:: PROBLEM TO SOLVE ::
Please pull out every line of the records that contains the string "grace", with case counting.

───

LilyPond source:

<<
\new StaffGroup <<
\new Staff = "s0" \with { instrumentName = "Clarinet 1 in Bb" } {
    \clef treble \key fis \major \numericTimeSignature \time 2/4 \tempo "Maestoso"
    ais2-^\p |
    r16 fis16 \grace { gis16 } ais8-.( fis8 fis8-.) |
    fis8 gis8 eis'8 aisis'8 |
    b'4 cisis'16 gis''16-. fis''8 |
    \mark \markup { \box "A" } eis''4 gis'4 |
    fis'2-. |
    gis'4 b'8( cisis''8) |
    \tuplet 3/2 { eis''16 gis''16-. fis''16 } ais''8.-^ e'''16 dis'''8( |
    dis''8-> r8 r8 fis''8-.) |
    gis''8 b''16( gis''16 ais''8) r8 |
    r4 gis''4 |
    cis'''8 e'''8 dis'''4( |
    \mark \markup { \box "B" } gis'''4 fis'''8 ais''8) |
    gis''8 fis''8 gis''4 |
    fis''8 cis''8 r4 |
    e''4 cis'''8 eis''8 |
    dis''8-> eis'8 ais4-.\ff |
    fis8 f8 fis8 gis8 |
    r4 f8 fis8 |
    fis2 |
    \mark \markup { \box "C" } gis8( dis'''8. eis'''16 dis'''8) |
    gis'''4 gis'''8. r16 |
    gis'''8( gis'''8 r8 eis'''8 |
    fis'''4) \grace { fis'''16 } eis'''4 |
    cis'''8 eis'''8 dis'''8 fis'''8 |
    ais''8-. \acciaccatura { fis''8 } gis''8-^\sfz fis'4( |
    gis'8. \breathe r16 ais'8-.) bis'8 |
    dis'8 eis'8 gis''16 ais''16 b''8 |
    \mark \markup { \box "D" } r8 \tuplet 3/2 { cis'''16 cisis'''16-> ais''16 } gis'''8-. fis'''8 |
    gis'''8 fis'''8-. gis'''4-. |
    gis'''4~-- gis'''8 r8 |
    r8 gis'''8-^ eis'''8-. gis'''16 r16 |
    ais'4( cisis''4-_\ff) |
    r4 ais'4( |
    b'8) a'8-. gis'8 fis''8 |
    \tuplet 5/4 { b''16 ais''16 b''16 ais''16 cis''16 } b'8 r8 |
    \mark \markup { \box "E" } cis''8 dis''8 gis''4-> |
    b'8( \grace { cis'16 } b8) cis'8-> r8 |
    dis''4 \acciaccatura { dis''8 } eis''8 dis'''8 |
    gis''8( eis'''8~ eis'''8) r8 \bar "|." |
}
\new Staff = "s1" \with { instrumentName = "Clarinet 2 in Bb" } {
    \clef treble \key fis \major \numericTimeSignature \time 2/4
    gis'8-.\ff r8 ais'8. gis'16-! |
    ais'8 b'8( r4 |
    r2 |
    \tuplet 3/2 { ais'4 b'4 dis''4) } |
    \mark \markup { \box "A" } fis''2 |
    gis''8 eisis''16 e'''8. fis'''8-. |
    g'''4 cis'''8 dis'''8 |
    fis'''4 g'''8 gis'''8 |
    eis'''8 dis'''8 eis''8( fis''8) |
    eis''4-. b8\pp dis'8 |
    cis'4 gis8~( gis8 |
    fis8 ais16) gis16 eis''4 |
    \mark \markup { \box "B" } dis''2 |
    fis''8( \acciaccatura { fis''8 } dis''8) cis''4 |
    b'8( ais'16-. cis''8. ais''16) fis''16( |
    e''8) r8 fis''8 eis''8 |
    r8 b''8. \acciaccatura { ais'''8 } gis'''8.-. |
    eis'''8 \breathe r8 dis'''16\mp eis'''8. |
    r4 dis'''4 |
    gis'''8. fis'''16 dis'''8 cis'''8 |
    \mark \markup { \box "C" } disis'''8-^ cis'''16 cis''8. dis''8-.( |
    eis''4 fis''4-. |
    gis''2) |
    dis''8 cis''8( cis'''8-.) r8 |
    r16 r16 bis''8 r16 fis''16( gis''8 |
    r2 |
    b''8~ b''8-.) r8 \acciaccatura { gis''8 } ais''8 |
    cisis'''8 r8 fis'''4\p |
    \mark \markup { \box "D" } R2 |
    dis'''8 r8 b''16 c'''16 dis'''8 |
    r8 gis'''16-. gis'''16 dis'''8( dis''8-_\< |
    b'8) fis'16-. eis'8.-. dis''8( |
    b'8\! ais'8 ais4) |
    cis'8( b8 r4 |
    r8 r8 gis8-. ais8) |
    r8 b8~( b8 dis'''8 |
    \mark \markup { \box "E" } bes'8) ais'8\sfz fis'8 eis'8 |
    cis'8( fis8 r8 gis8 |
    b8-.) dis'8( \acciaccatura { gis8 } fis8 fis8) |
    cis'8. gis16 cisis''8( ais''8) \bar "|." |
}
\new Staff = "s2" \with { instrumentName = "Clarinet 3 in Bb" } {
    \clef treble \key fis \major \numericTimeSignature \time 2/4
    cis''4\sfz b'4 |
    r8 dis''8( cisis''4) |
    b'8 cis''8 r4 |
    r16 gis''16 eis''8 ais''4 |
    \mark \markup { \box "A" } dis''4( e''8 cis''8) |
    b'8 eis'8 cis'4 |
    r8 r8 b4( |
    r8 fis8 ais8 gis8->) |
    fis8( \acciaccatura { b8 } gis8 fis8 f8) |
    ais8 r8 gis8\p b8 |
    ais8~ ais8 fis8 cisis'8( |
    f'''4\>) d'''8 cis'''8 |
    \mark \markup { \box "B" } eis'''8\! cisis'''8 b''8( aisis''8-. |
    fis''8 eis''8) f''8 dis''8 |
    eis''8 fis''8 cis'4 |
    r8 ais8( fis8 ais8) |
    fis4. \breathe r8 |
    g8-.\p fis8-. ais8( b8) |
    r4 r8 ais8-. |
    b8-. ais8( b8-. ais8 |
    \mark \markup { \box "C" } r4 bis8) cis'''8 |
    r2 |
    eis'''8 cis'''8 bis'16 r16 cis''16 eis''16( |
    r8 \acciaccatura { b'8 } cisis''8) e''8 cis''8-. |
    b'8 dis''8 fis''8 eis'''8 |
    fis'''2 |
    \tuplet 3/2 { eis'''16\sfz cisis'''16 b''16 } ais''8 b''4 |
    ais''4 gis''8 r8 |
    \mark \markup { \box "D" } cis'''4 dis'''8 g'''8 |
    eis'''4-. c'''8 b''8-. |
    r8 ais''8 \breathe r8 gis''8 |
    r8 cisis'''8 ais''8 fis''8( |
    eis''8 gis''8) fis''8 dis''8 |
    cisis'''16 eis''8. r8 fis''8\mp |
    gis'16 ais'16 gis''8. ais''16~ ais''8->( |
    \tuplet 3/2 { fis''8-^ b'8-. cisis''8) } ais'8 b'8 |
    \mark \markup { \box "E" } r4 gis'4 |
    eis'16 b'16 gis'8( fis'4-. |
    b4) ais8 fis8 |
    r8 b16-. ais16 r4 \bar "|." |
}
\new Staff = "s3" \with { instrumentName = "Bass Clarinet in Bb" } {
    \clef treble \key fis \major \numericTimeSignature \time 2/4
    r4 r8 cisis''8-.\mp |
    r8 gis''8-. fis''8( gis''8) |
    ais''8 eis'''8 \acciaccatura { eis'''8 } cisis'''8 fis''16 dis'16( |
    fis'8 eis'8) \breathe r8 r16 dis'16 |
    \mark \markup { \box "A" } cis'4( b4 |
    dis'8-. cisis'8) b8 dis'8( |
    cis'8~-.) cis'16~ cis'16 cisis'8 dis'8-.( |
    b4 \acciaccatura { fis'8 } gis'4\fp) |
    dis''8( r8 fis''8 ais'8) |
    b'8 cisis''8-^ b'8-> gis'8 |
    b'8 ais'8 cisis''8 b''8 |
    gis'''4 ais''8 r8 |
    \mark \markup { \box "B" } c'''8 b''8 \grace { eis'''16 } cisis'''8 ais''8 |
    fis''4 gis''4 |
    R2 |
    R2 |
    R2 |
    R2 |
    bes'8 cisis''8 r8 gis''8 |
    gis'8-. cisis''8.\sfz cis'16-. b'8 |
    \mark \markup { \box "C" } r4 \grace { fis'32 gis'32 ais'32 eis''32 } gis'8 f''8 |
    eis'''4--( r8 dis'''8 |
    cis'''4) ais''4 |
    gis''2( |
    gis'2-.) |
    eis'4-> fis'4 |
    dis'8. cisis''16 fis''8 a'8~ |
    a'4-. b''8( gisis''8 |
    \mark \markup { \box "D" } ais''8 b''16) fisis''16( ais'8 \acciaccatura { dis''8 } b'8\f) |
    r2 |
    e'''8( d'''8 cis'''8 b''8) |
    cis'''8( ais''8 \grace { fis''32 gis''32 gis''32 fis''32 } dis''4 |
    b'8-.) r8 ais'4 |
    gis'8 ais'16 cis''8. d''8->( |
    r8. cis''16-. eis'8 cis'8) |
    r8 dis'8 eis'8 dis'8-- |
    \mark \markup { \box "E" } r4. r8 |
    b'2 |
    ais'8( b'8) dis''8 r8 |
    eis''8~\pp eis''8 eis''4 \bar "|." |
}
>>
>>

───

:: RESULT FOR THIS EXERCISE ::
    r16 fis16 \grace { gis16 } ais8-.( fis8 fis8-.) |
    fis'''4) \grace { fis'''16 } eis'''4 |
    b'8( \grace { cis'16 } b8) cis'8-> r8 |
    \mark \markup { \box "B" } c'''8 b''8 \grace { eis'''16 } cisis'''8 ais''8 |
    \mark \markup { \box "C" } r4 \grace { fis'32 gis'32 ais'32 eis''32 } gis'8 f''8 |
    cis'''8( ais''8 \grace { fis''32 gis''32 gis''32 fis''32 } dis''4 |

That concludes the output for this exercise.